Excerpts from a dataset:

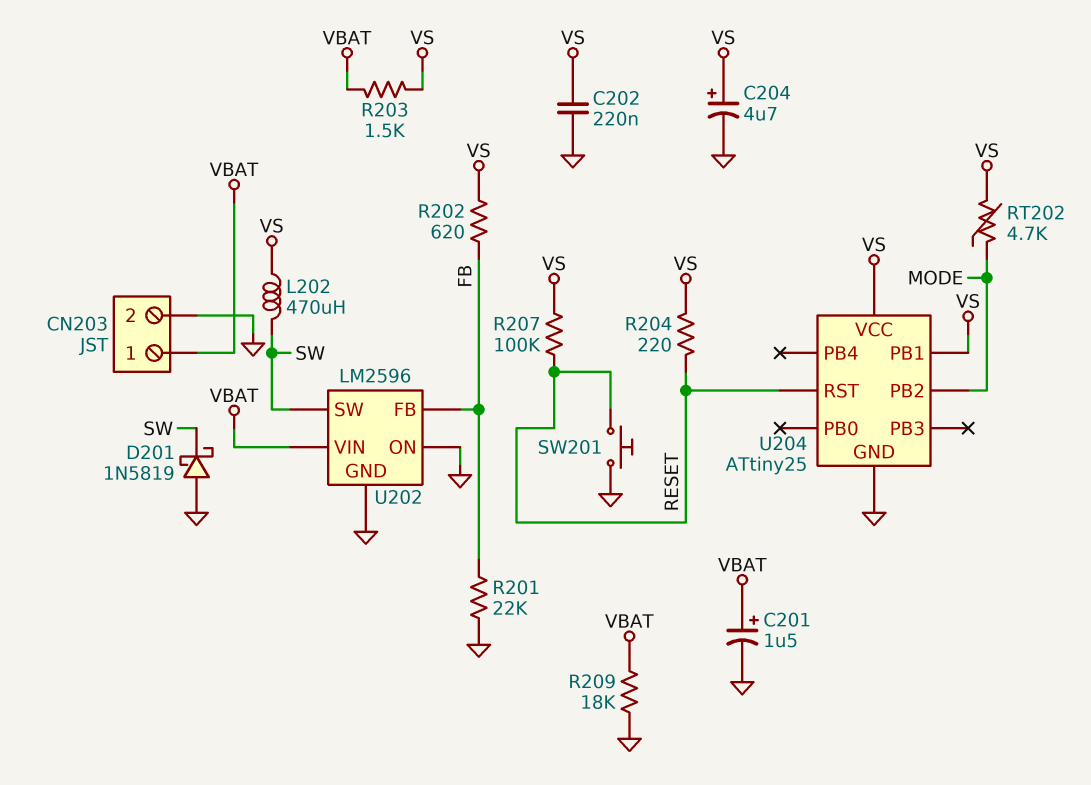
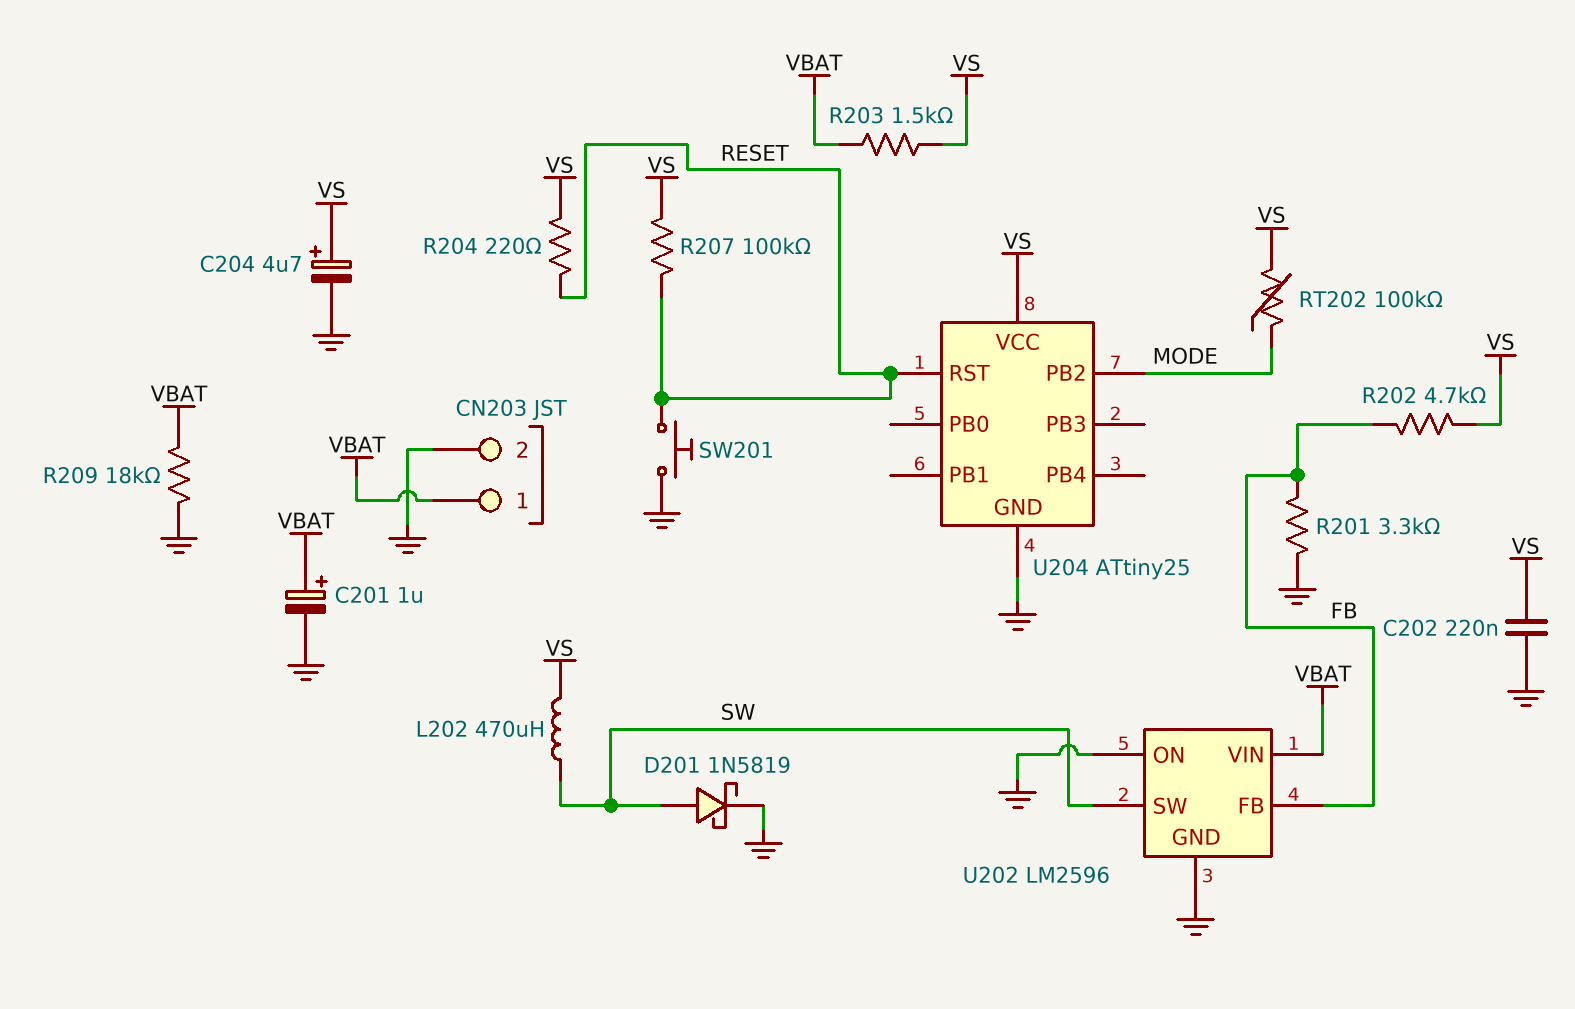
C201: 1.5uF (plus VBAT, minus GND) -> 1uF (plus VBAT, minus GND)
D201: schottky 1N5819 (A GND, K SW) -> schottky 1N5819 (A SW, K GND)
R201: 22k (FB, GND) -> 3.3k (FB, GND)
R202: 620 (FB, VS) -> 4.7k (FB, VS)
RT202: 4.7k (MODE, VS) -> 100k (MODE, VS)
U204 pin PB1: VS -> none

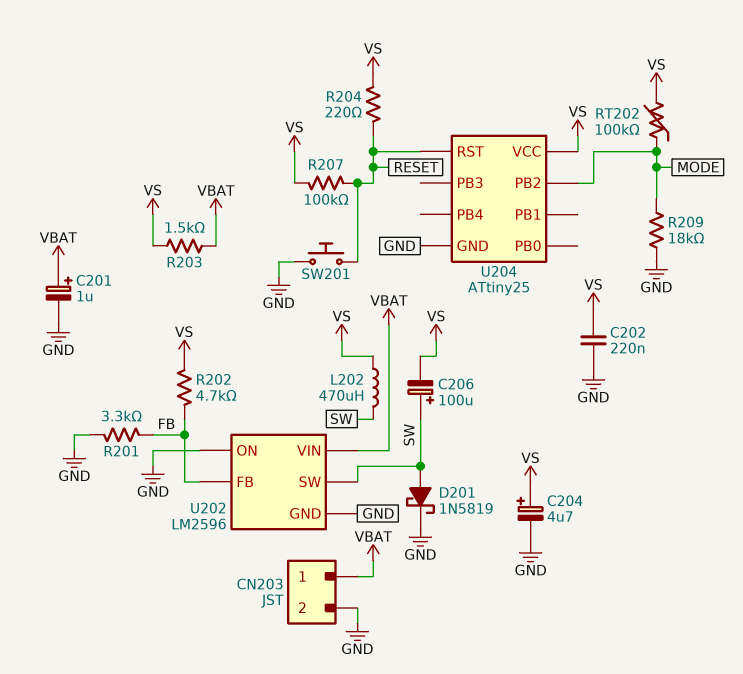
C206: none -> 100uF (plus SW, minus VS)
R209: 18k (GND, VBAT) -> 18k (GND, MODE)

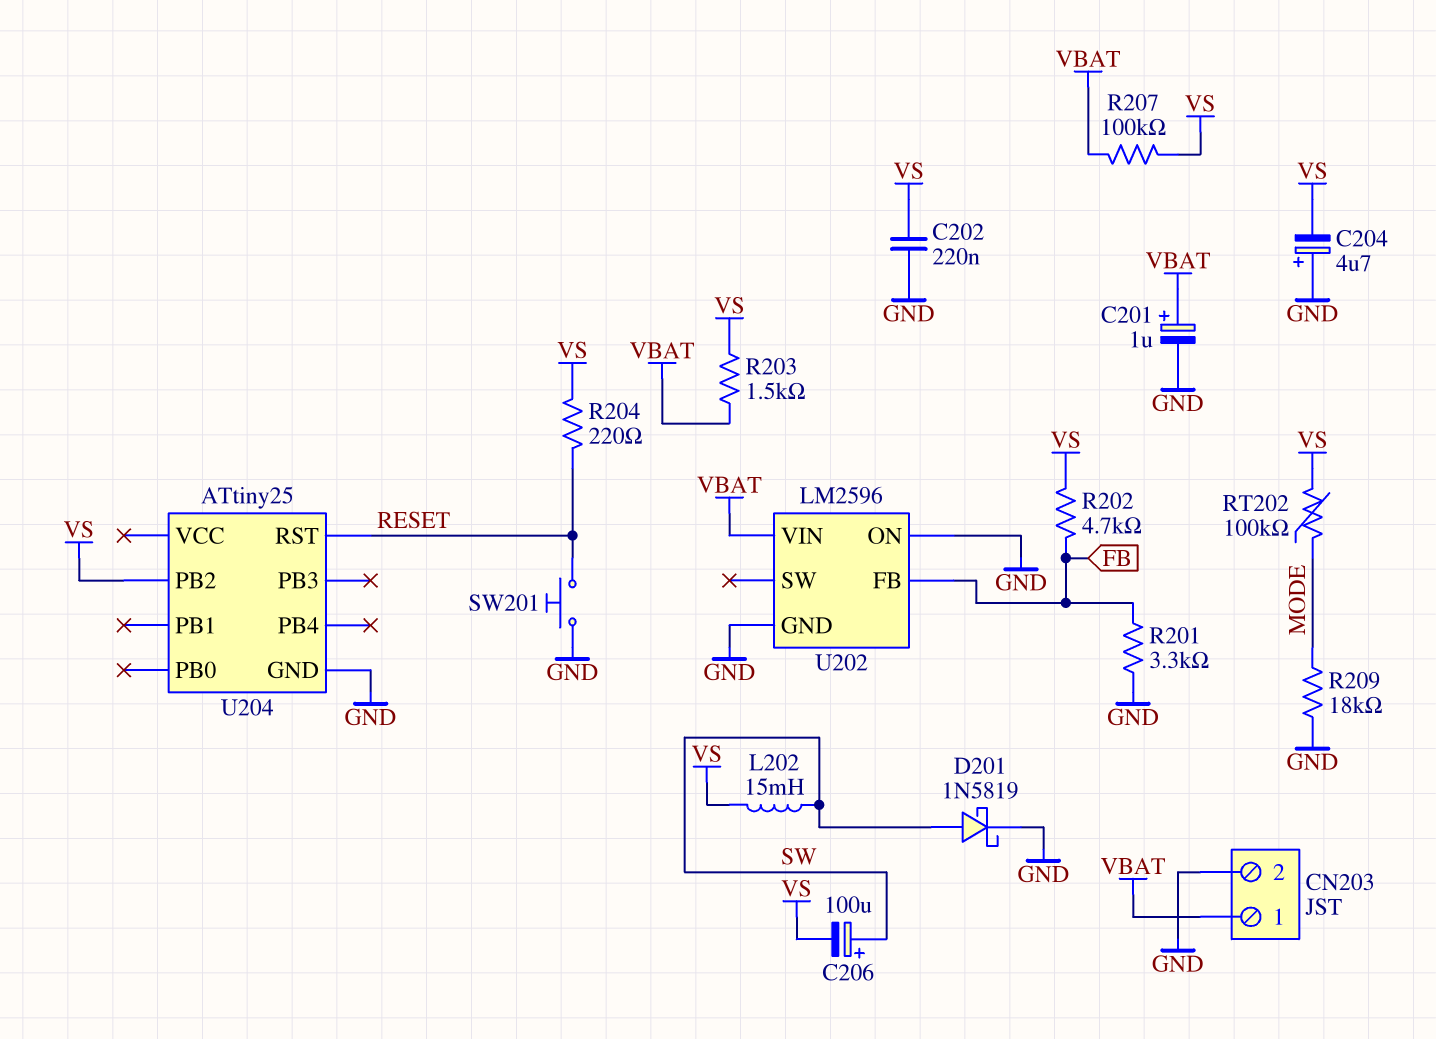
C204: 4.7uF (plus VS, minus GND) -> 4.7uF (plus GND, minus VS)
L202: 470uH (SW, VS) -> 15mH (SW, VS)
R207: 100k (RESET, VS) -> 100k (VBAT, VS)
U202 pin SW: SW -> none
U204 pin PB2: MODE -> VS
U204 pin VCC: VS -> none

*Action item:* Set down the lines from the one containing "R209: 18k (GND, VBAT) -> 18k (GND, MODE)" through the last line of the records above, both included, exactly as they appear and with no other text. Pictures should not be set down.

*Solution to this exercise:*
R209: 18k (GND, VBAT) -> 18k (GND, MODE)

C204: 4.7uF (plus VS, minus GND) -> 4.7uF (plus GND, minus VS)
L202: 470uH (SW, VS) -> 15mH (SW, VS)
R207: 100k (RESET, VS) -> 100k (VBAT, VS)
U202 pin SW: SW -> none
U204 pin PB2: MODE -> VS
U204 pin VCC: VS -> none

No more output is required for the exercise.